◆ **Excerpted data**
──────

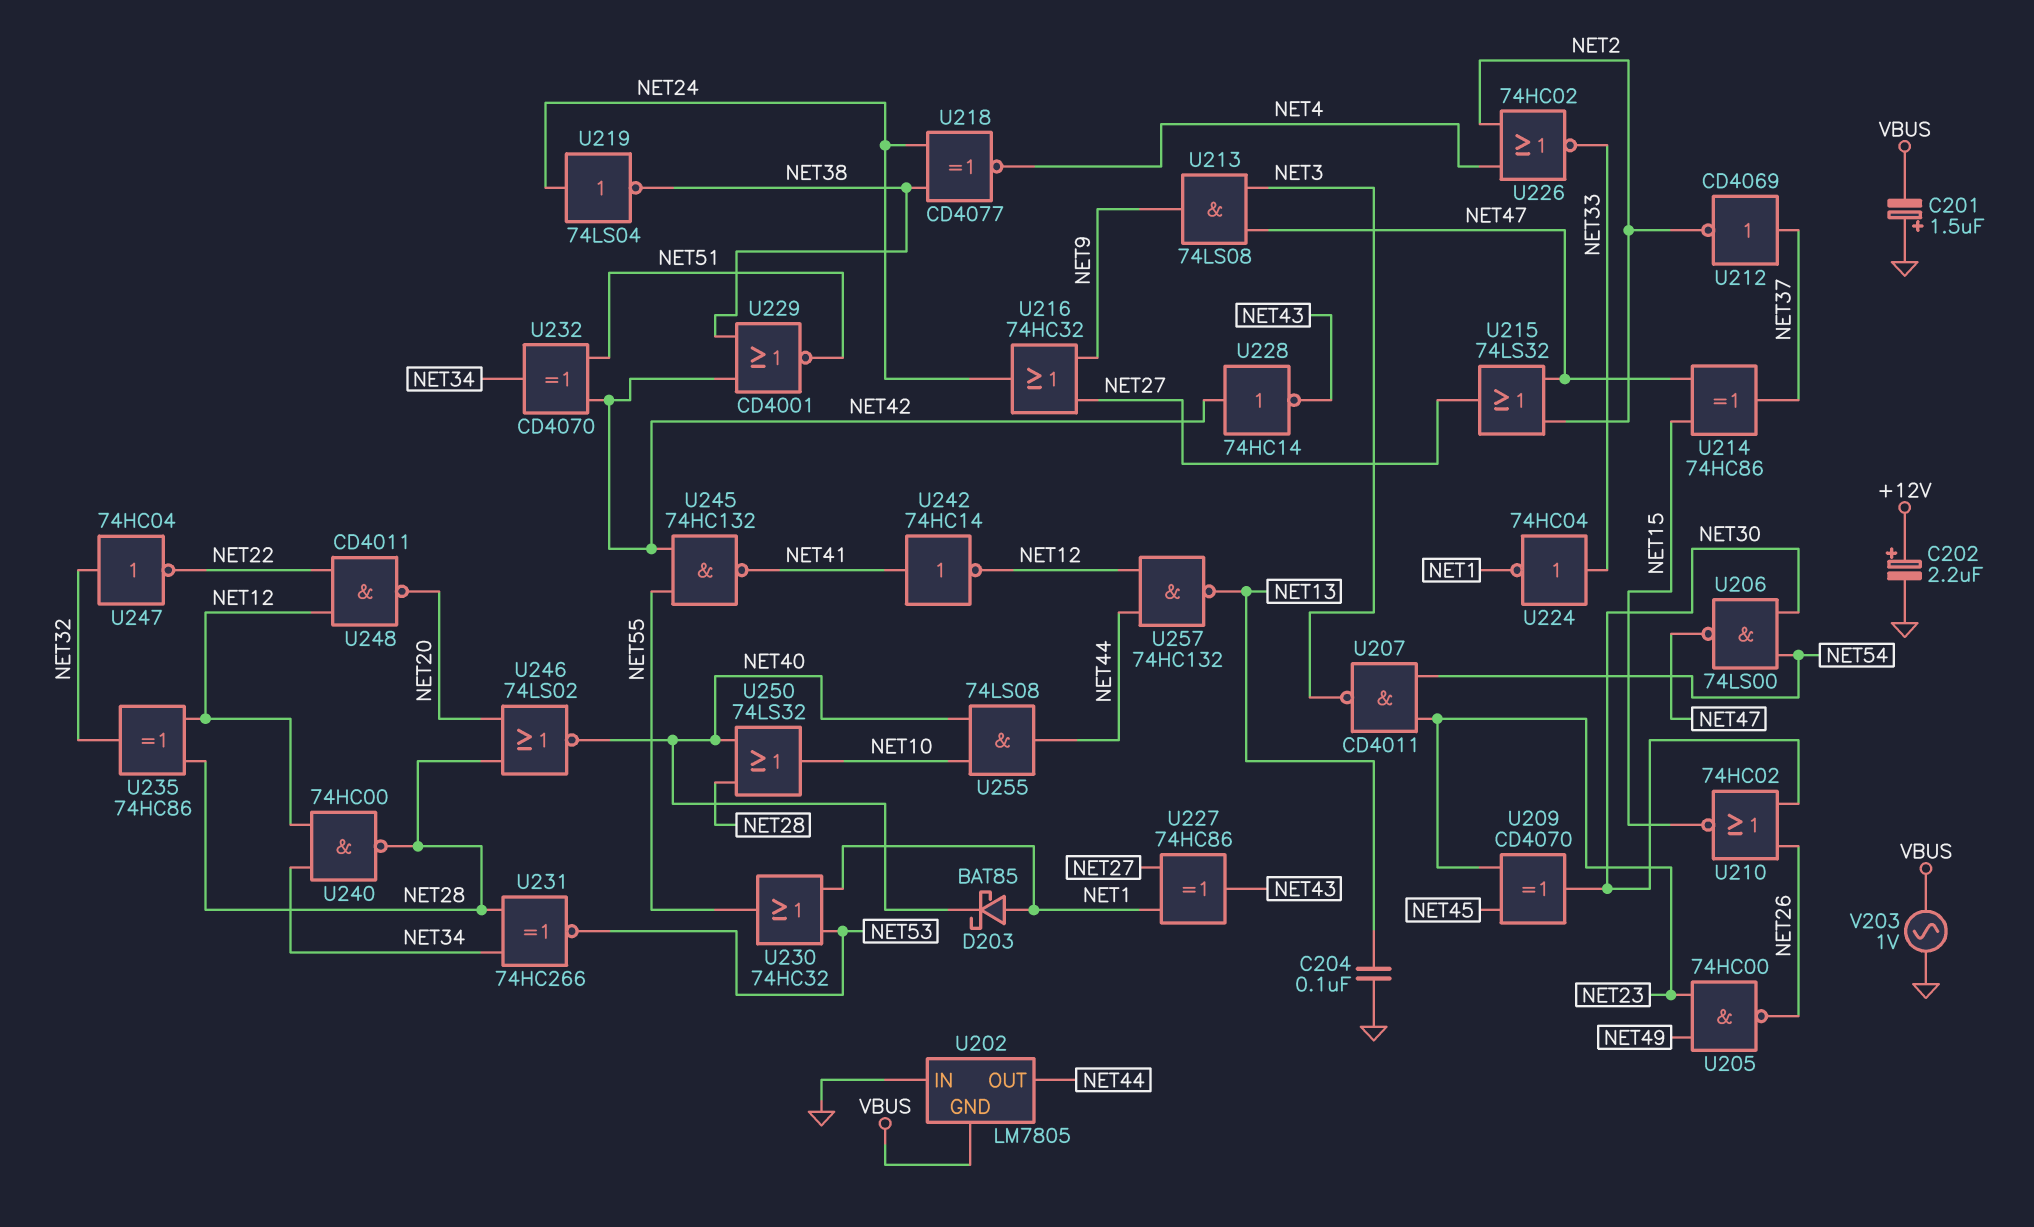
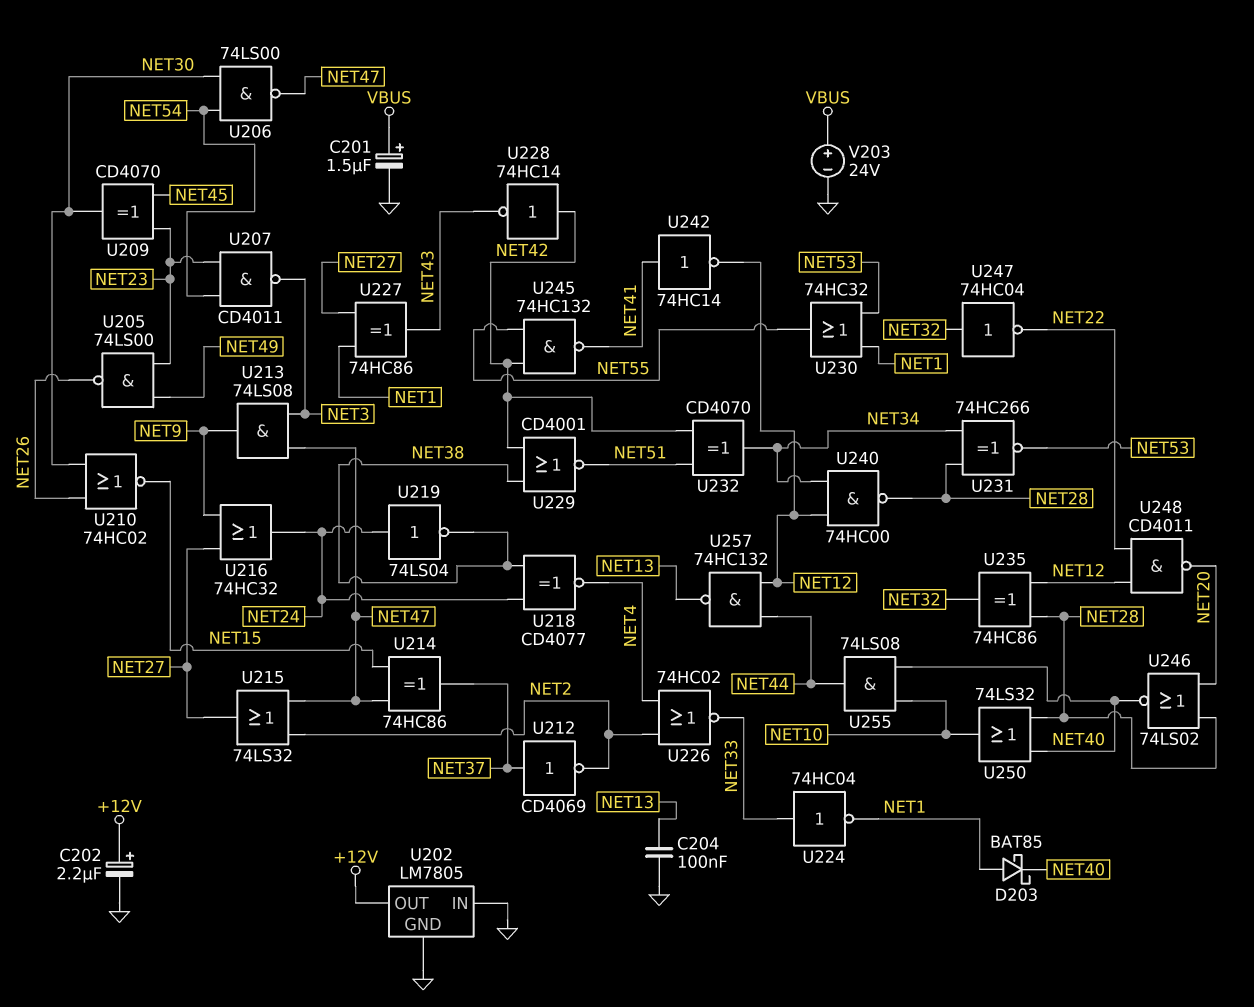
C201: 1.5uF (plus GND, minus VBUS) -> 1.5uF (plus VBUS, minus GND)
U202 pin GND: VBUS -> GND
U202 pin OUT: NET44 -> +12V
U205: NAND 74HC00 (in NET23, in NET49, out NET26) -> NAND 74LS00 (in NET23, in NET49, out NET26)
V203: AC 1V (GND, VBUS) -> 24V (plus VBUS, minus GND)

──────

◆ **Work required**
What the answer must hold: all the data above, given again exactly, without pictures.

◆ **Response to this exercise**
C201: 1.5uF (plus GND, minus VBUS) -> 1.5uF (plus VBUS, minus GND)
U202 pin GND: VBUS -> GND
U202 pin OUT: NET44 -> +12V
U205: NAND 74HC00 (in NET23, in NET49, out NET26) -> NAND 74LS00 (in NET23, in NET49, out NET26)
V203: AC 1V (GND, VBUS) -> 24V (plus VBUS, minus GND)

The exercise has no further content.